• _WHAT YOU SHOULD DO_
Return the number of lines below with "plate" in them, and nothing else.
Segment Start: INFORMATION SUPPLIED
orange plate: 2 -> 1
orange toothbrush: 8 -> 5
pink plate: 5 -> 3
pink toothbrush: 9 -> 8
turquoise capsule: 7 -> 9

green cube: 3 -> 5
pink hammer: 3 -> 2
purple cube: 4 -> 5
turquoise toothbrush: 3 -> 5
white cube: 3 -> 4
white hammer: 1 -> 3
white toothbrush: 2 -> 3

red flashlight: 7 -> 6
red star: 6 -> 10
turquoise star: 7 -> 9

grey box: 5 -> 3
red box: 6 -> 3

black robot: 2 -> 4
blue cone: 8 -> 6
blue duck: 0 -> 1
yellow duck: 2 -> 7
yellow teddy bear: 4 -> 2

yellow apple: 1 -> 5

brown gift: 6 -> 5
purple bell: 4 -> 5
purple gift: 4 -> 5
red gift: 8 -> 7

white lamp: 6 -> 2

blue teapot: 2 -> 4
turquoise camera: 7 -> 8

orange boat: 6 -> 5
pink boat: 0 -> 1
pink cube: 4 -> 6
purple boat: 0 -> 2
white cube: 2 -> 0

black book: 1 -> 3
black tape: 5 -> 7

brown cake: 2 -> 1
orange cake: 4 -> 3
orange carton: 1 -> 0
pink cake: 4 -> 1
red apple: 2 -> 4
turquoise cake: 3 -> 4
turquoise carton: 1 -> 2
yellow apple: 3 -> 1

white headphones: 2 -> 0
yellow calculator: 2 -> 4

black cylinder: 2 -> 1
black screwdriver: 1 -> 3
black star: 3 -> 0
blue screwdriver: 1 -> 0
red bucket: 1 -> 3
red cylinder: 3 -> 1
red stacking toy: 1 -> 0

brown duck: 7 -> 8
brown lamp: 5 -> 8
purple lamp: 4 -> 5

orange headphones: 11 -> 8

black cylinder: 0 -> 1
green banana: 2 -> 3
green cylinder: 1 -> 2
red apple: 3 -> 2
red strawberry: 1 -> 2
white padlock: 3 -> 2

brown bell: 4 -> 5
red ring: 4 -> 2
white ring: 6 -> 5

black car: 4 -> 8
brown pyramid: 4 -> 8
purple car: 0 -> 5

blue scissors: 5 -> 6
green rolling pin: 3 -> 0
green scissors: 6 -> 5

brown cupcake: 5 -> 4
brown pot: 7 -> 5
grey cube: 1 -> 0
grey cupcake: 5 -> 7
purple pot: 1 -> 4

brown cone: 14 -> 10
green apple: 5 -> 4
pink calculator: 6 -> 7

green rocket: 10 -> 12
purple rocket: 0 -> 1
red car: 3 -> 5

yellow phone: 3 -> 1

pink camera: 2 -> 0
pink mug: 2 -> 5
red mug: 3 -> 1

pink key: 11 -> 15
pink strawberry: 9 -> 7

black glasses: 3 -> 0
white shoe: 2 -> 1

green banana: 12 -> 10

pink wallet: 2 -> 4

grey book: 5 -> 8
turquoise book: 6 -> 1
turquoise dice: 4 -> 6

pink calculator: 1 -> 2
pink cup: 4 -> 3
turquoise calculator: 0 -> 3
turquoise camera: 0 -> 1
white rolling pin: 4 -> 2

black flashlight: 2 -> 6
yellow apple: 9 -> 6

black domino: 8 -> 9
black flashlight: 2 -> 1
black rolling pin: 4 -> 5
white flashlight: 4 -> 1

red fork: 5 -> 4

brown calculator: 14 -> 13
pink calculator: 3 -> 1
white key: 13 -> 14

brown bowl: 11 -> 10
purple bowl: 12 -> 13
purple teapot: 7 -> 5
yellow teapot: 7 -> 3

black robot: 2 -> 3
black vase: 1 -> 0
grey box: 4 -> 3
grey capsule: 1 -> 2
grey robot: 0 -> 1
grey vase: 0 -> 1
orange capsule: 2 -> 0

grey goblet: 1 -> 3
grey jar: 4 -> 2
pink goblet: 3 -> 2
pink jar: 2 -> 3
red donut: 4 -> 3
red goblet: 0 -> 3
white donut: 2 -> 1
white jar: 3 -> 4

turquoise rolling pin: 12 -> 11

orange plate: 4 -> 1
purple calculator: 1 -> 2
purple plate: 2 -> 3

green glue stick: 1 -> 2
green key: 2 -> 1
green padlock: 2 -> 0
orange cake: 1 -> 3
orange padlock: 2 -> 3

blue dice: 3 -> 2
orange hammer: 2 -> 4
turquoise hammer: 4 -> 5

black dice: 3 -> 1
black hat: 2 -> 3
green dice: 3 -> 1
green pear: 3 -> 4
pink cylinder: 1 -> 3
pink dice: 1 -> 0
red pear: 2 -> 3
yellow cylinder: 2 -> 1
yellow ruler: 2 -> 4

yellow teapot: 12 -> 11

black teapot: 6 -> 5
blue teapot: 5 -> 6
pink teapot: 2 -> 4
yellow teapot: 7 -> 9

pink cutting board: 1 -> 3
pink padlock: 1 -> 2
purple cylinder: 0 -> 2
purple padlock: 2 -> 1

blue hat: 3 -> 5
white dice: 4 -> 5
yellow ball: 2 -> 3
Segment End: INFORMATION SUPPLIED
• _RESULT OF THIS EXERCISE_
4